Segment Start: AVAILABLE RECORDS

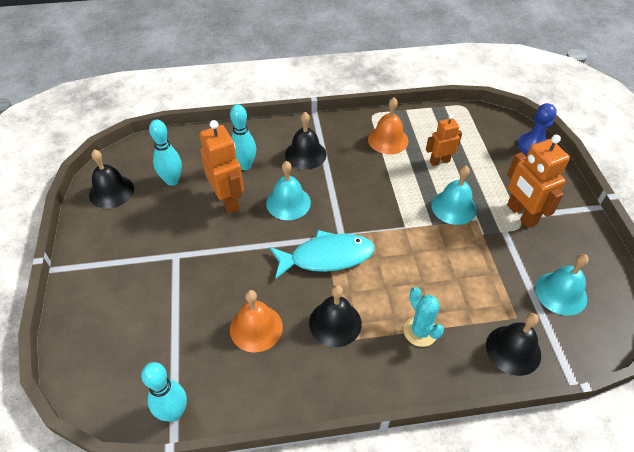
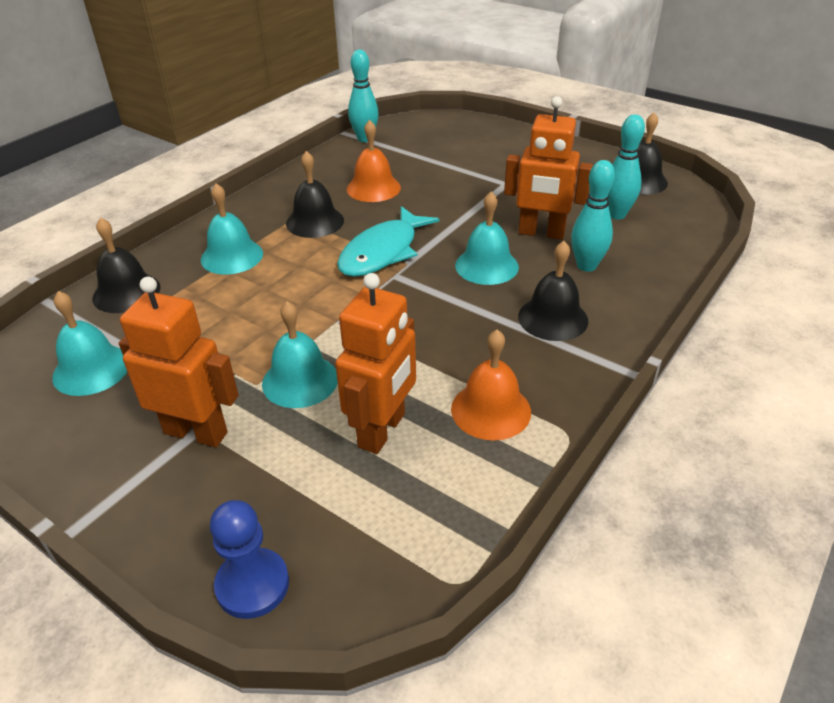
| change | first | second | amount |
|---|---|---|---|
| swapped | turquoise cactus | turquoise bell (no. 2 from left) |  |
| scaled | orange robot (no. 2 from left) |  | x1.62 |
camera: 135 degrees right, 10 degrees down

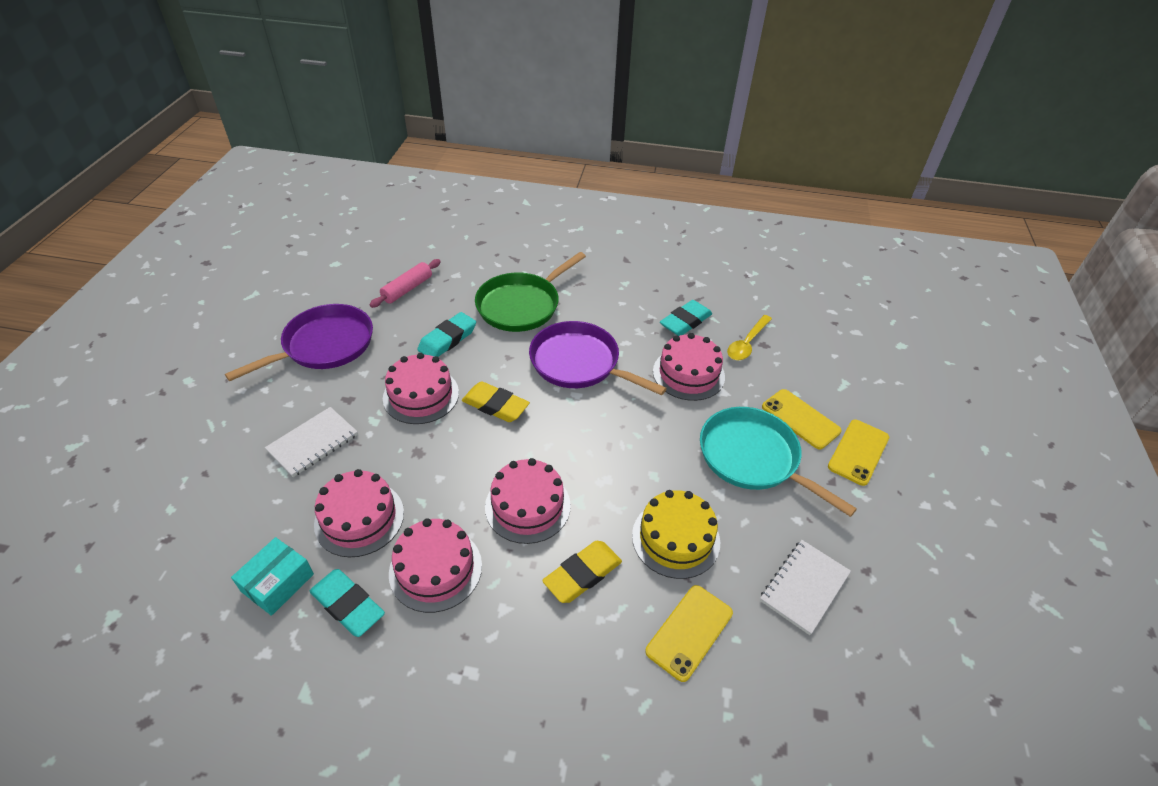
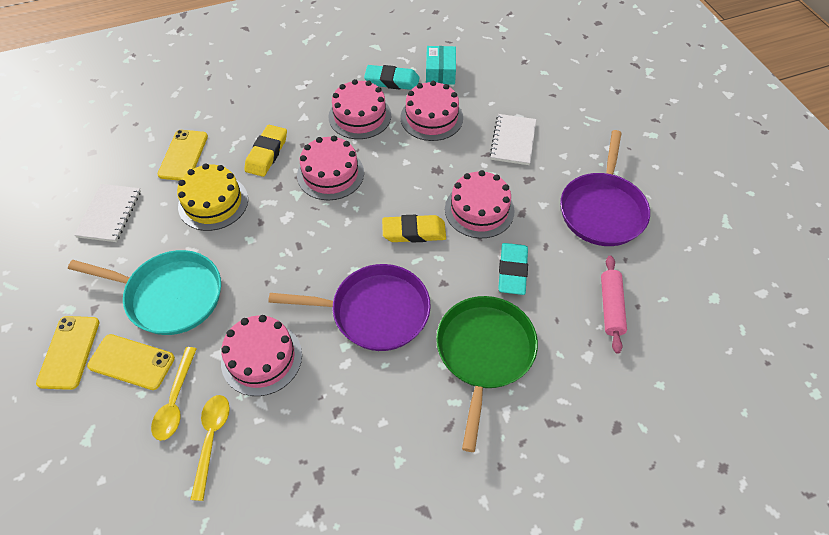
| change | first | second | amount |
|---|---|---|---|
| gone | turquoise eraser (no. 3 from left) |  |  |
| new |  | yellow spoon (no. 1 from left) |  |
camera: 150 degrees right, 10 degrees up

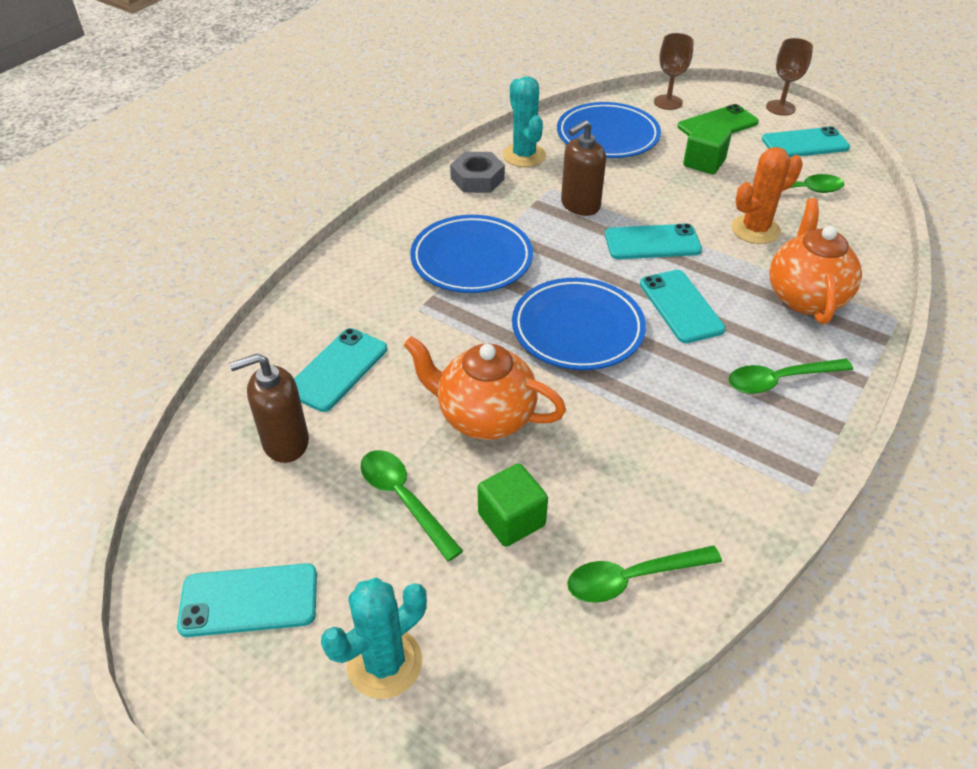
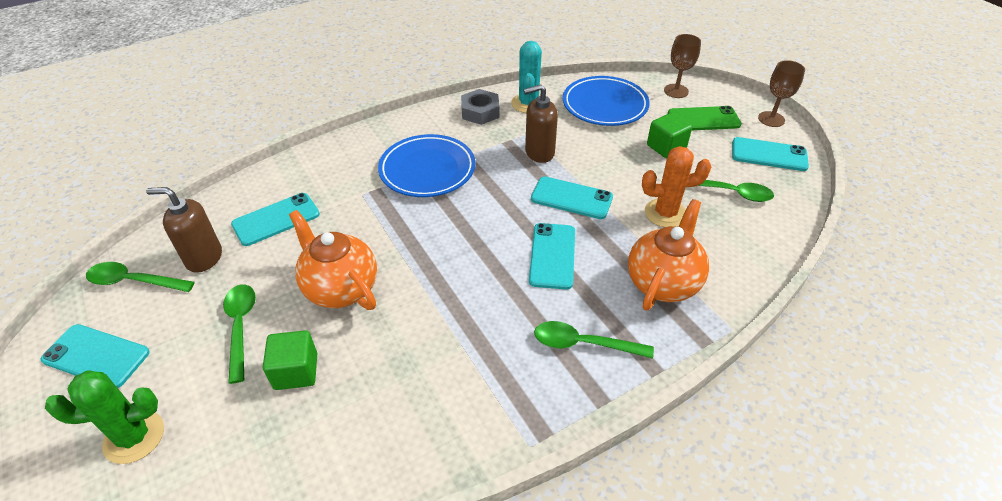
| change | first | second | amount |
|---|---|---|---|
| repainted | turquoise cactus (no. 1 from left) | green cactus |  |
| gone | blue plate (no. 2 from left) |  |  |
| shifted | green spoon (no. 2 from left in the first image) | green spoon (no. 1 from left) |  |
camera: 25 degrees right, 0 degrees up

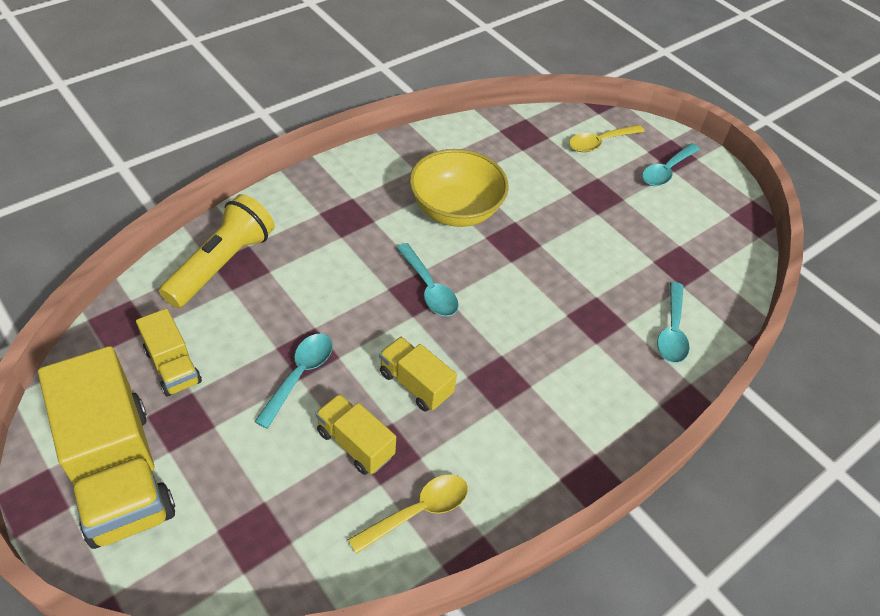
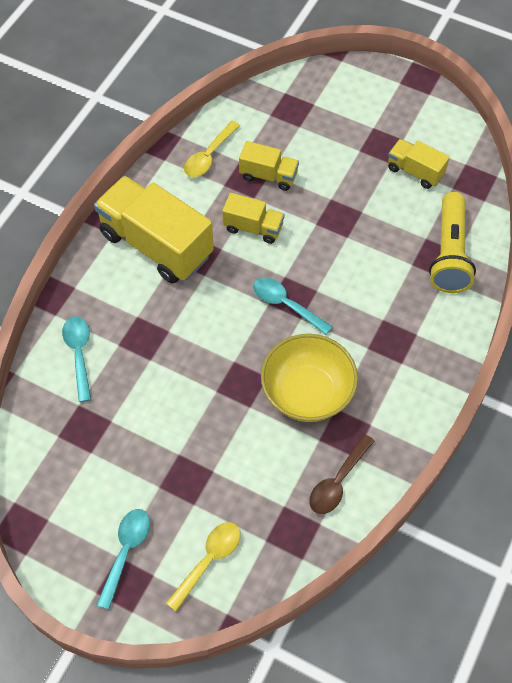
| change | first | second | amount |
|---|---|---|---|
| shifted | yellow truck (no. 1 from left) |  |  |
| gone | turquoise spoon (no. 1 from left) |  |  |
| new |  | brown spoon |  |
camera: 160 degrees right, 10 degrees up

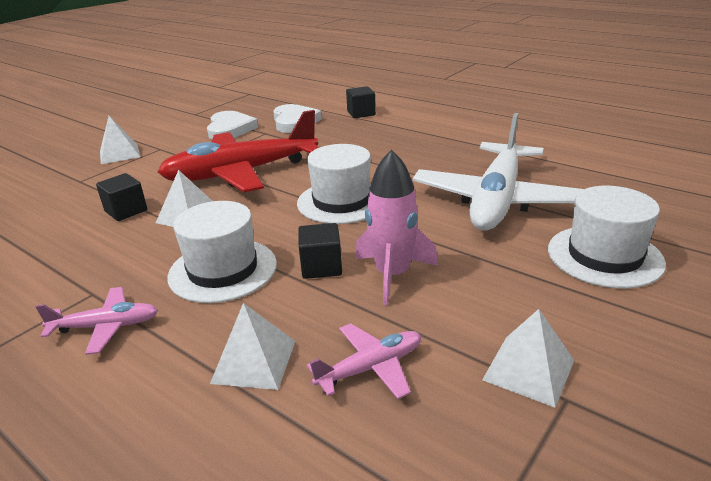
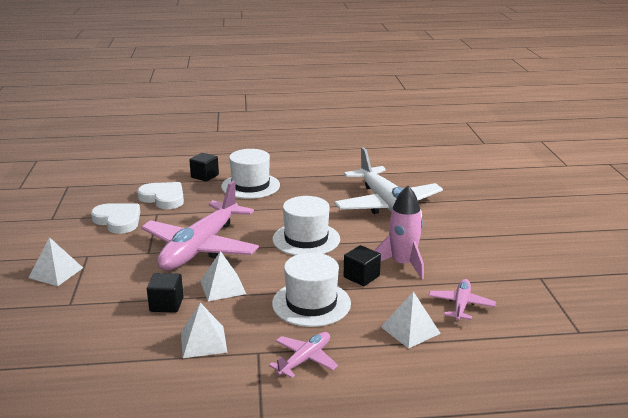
| change | first | second | amount |
|---|---|---|---|
| repainted | red plane | pink plane (no. 1 from left) |  |
| shifted | white pyramid (no. 4 from left in the first image) | white pyramid (no. 2 from left) |  |
| shifted | white hat (no. 3 from left in the first image) | white hat (no. 1 from left) |  |
camera: 45 degrees left, 5 degrees down

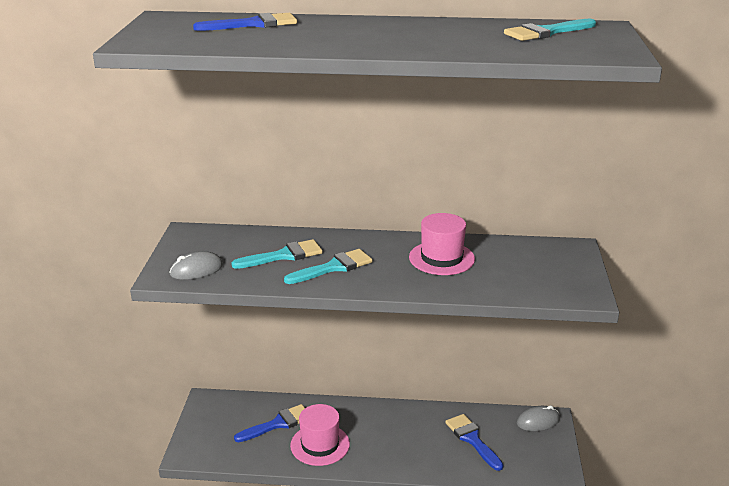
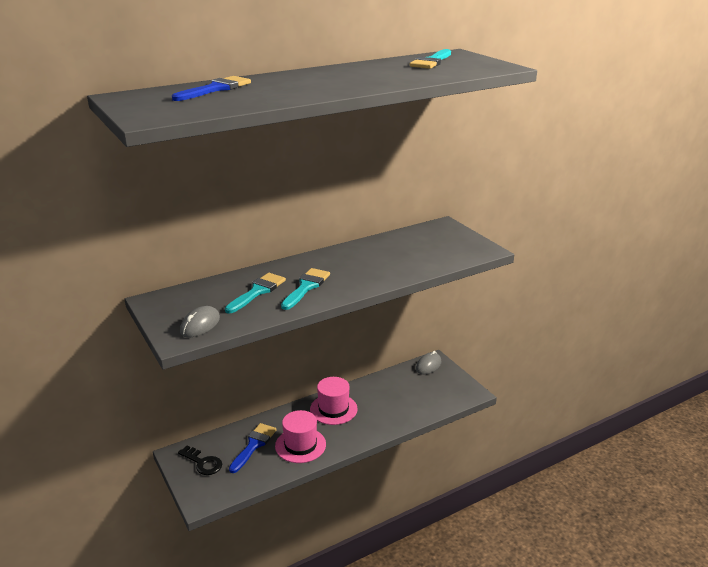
| change | first | second | amount |
|---|---|---|---|
| shifted | pink hat (no. 2 from left) |  |  |
| gone | blue brush (no. 3 from left) |  |  |
| new |  | black key |  |
camera: 35 degrees left, 0 degrees up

Segment End: AVAILABLE RECORDS

PROMPT:
The answer must be the lines above from the one containing "turquoise eraser (no." through the one containing "repainted | red", reproduced exactly, with no pictures and nothing else.

RESULT BELOW:
| gone | turquoise eraser (no. 3 from left) |  |  |
| new |  | yellow spoon (no. 1 from left) |  |
camera: 150 degrees right, 10 degrees up

| change | first | second | amount |
|---|---|---|---|
| repainted | turquoise cactus (no. 1 from left) | green cactus |  |
| gone | blue plate (no. 2 from left) |  |  |
| shifted | green spoon (no. 2 from left in the first image) | green spoon (no. 1 from left) |  |
camera: 25 degrees right, 0 degrees up

| change | first | second | amount |
|---|---|---|---|
| shifted | yellow truck (no. 1 from left) |  |  |
| gone | turquoise spoon (no. 1 from left) |  |  |
| new |  | brown spoon |  |
camera: 160 degrees right, 10 degrees up

| change | first | second | amount |
|---|---|---|---|
| repainted | red plane | pink plane (no. 1 from left) |  |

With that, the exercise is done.